■ **DATA SECTION**
Start of Block

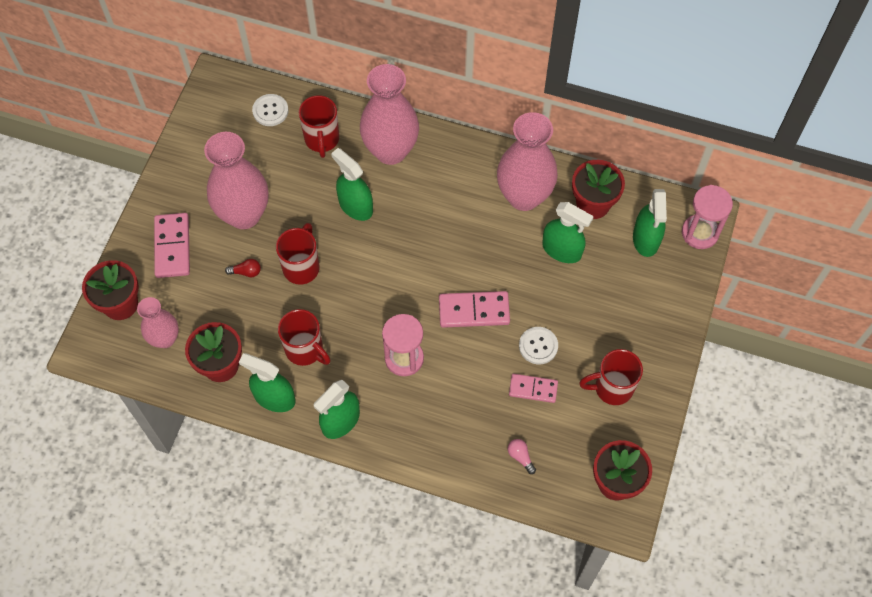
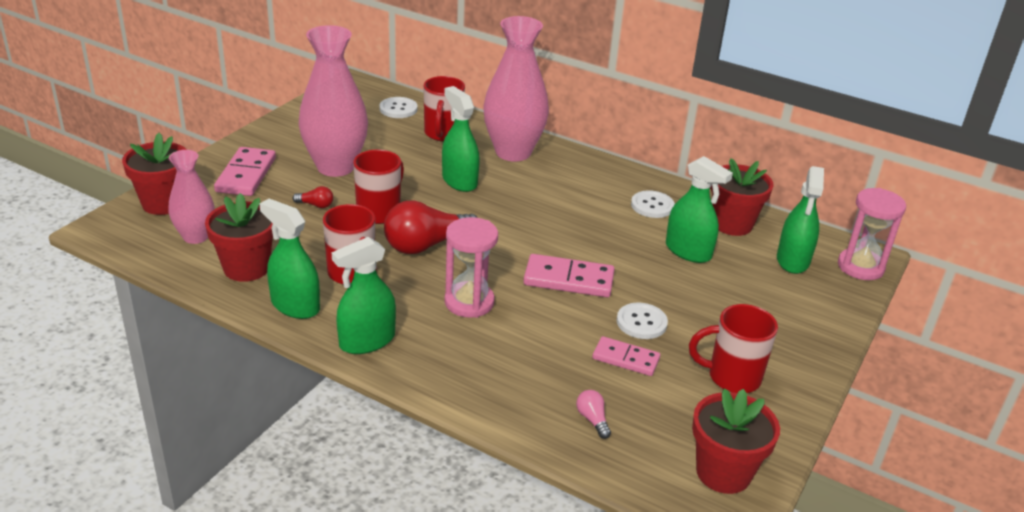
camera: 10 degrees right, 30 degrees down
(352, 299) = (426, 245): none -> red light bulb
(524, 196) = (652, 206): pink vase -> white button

End of Block

■ **THE TASK**
Produce the data again character for character, with the images left out.

■ **TASK ANSWER**
camera: 10 degrees right, 30 degrees down
(352, 299) = (426, 245): none -> red light bulb
(524, 196) = (652, 206): pink vase -> white button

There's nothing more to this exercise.